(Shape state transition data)
☆ ☆ ☆ ☆ ☆

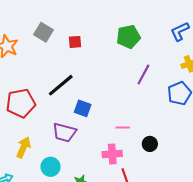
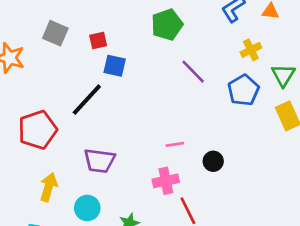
purple line: (143, 75) -> (193, 72), turned -65
blue square: (83, 108) -> (115, 66), moved

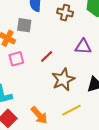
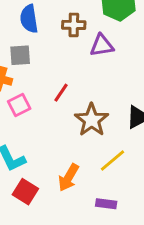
purple triangle: (83, 47) -> (102, 45), moved
orange arrow: (39, 115) -> (68, 178), turned 84

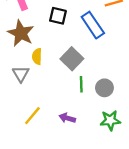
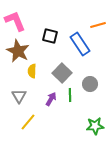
gray triangle: (21, 74) -> (19, 96), moved
gray circle: (104, 88) -> (90, 84), moved
purple arrow: (67, 118) -> (51, 99), moved, turned 104

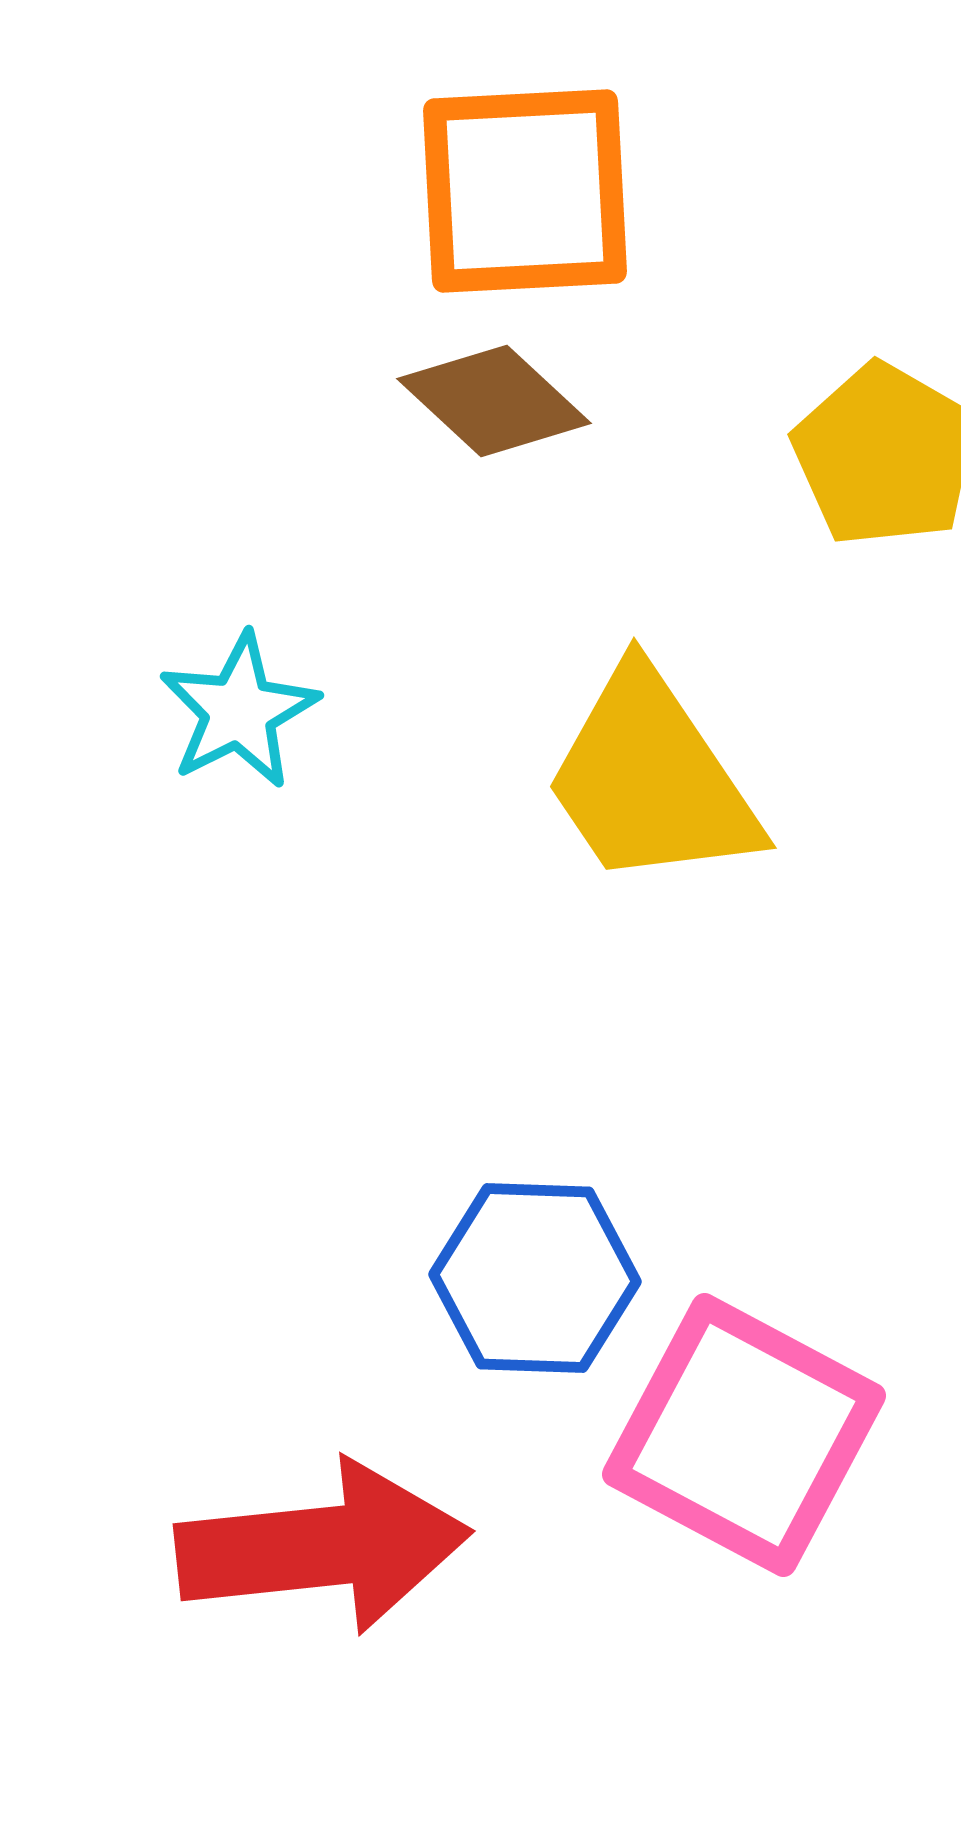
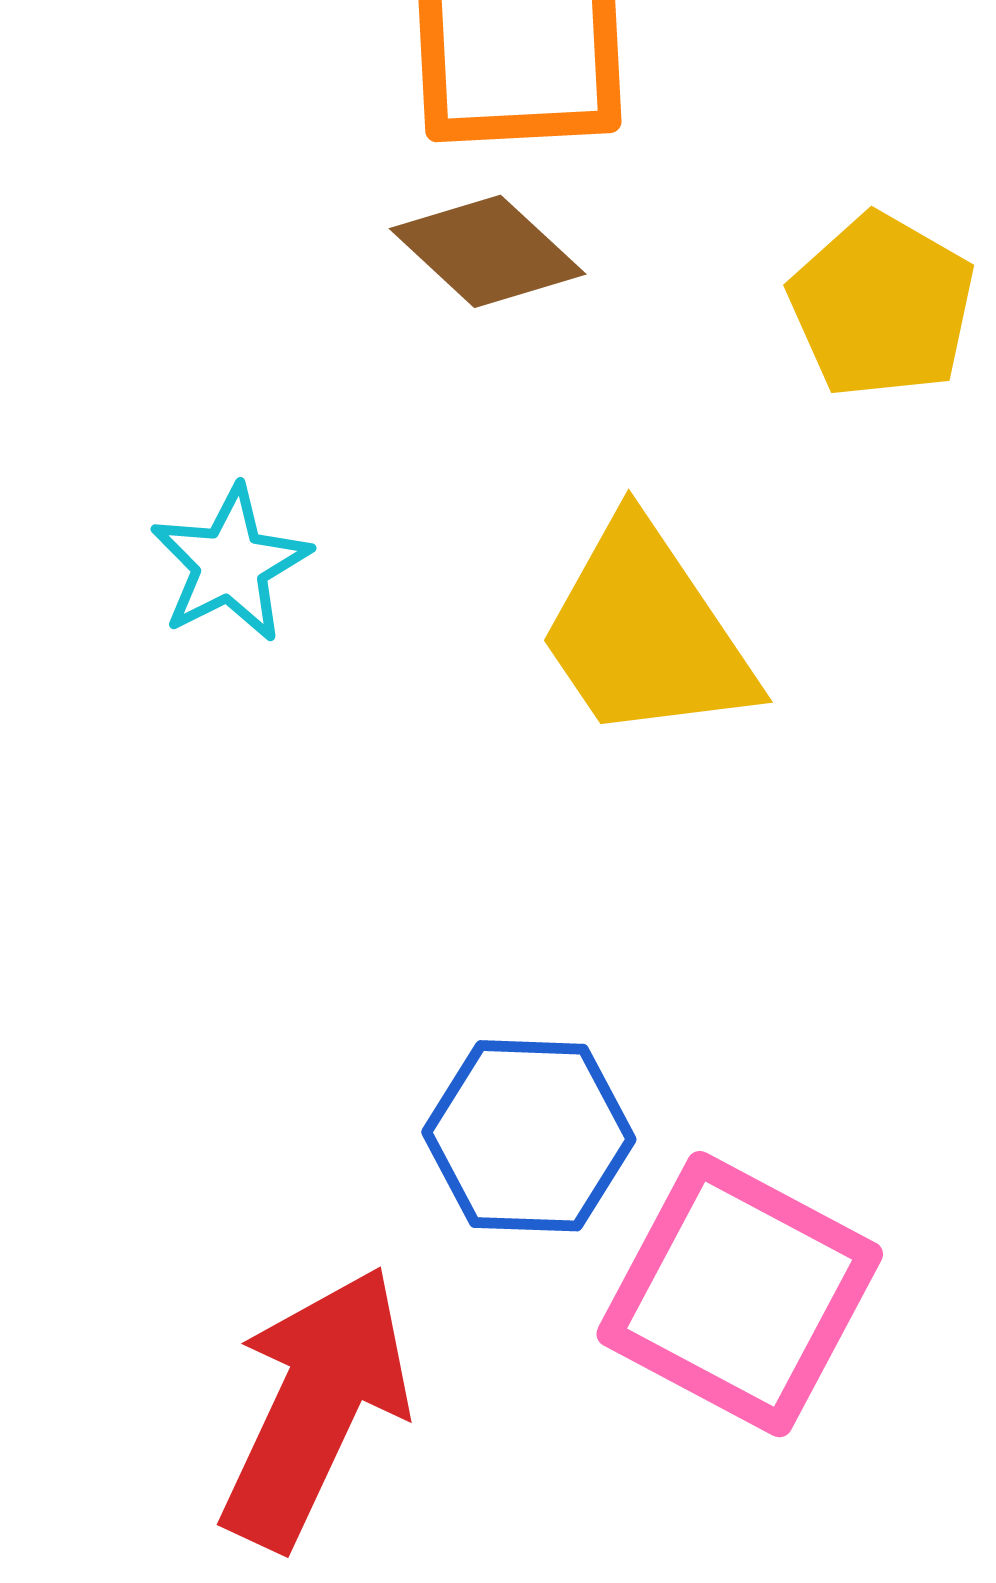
red arrow: (323, 1547) -> (315, 1407), turned -59

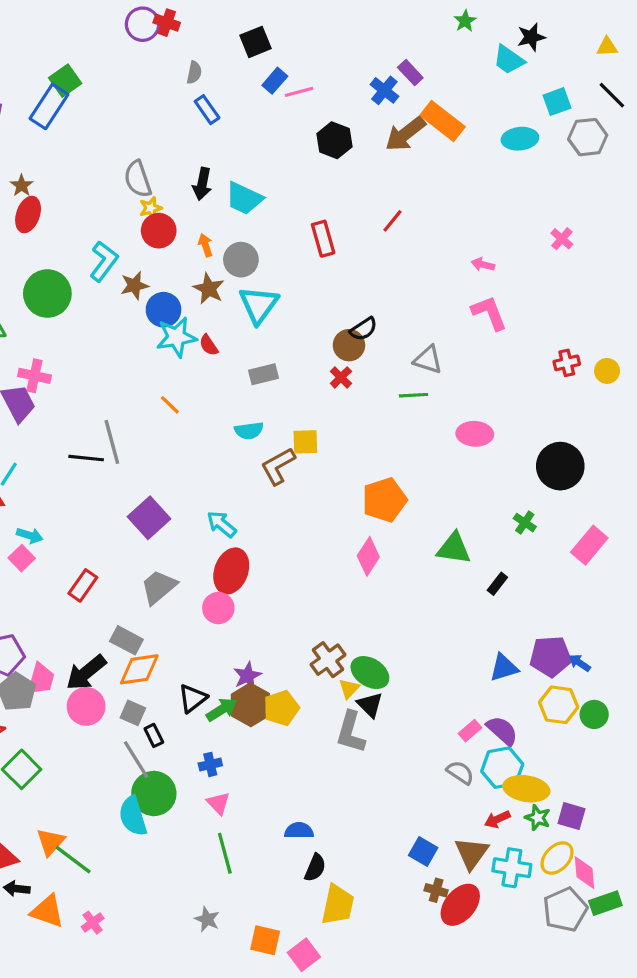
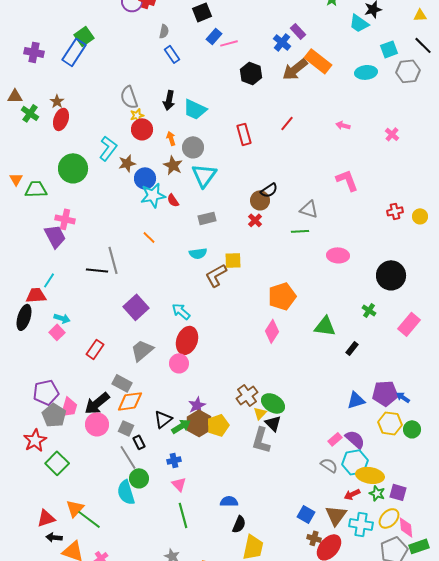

☆ ☆ ☆ ☆ ☆

> _Task description_
Working through the records, copy each line in which the word "arrow" appears.

> _Task output_
orange arrow: (39, 115) -> (68, 178), turned 84
purple arrow: (67, 118) -> (51, 99), moved, turned 104
red arrow: (323, 1547) -> (315, 1407), turned -59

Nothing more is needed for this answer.